INFORMATION SUPPLIED:
━━━
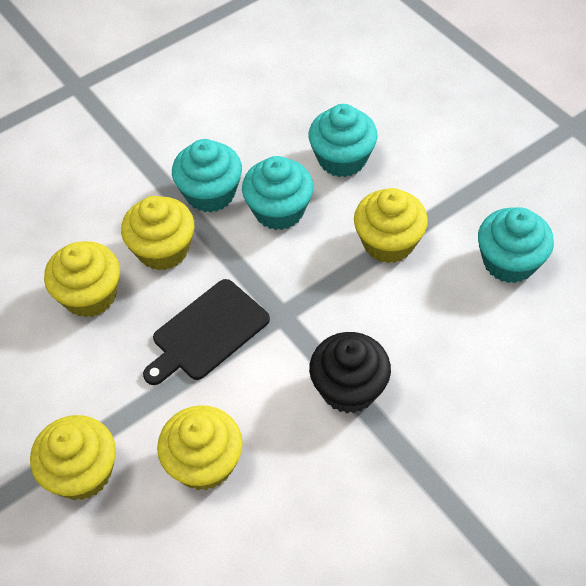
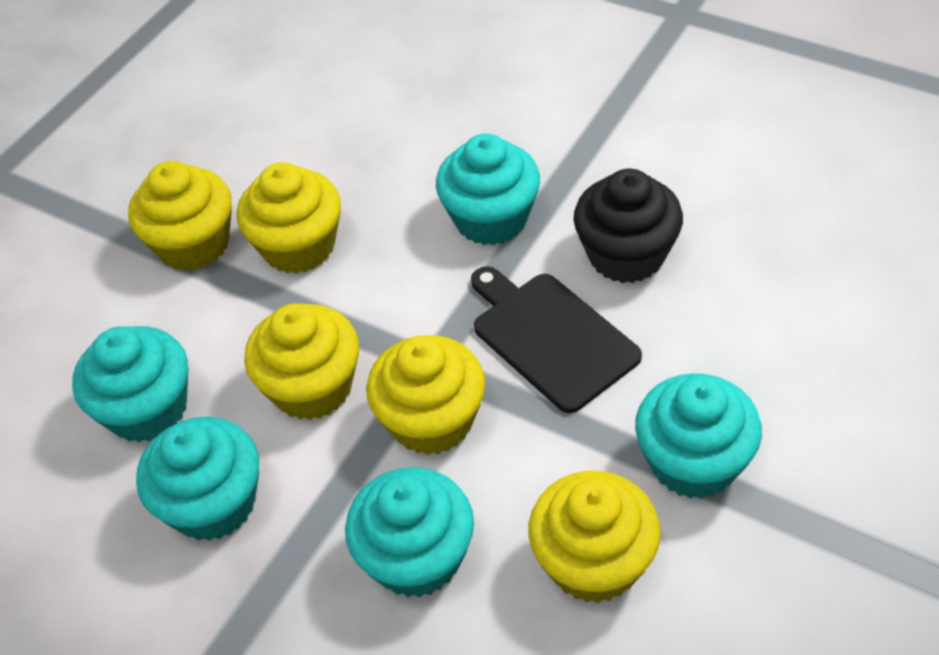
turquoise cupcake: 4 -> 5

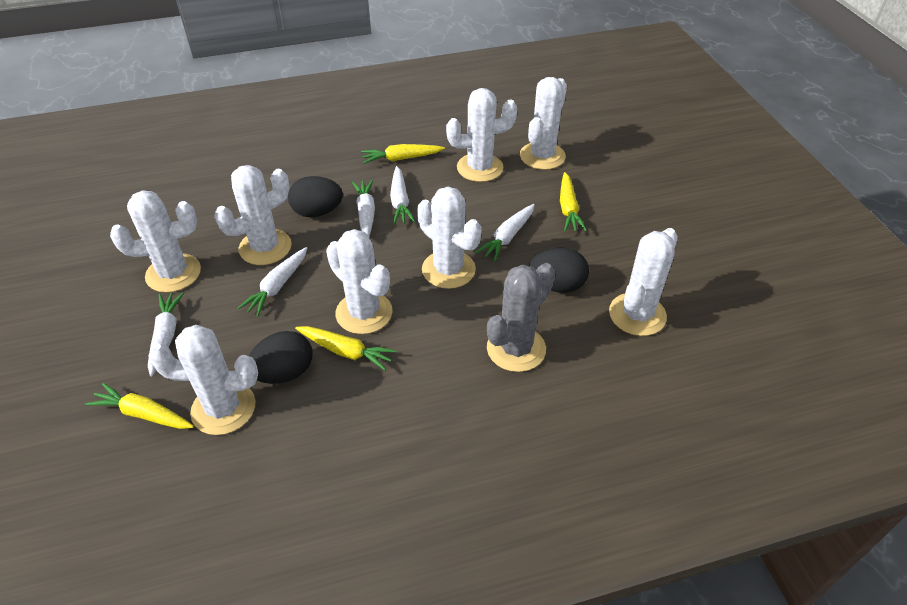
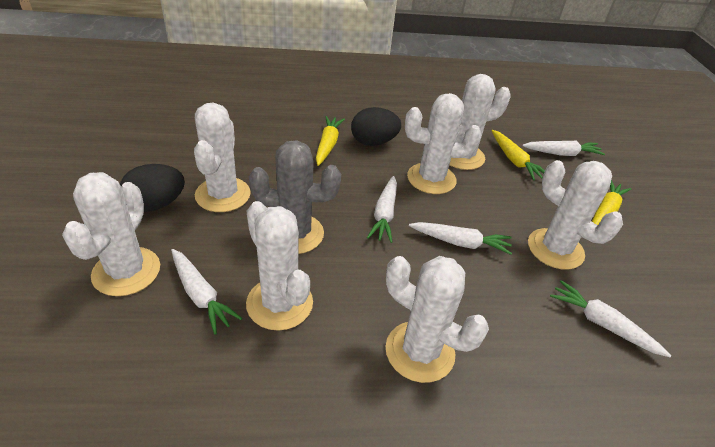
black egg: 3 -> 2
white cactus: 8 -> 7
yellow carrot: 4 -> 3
━━━
WORK TASK: Only the pictures are to be left out; write out all the other data exactly.

RESULT BELOW:
turquoise cupcake: 4 -> 5

black egg: 3 -> 2
white cactus: 8 -> 7
yellow carrot: 4 -> 3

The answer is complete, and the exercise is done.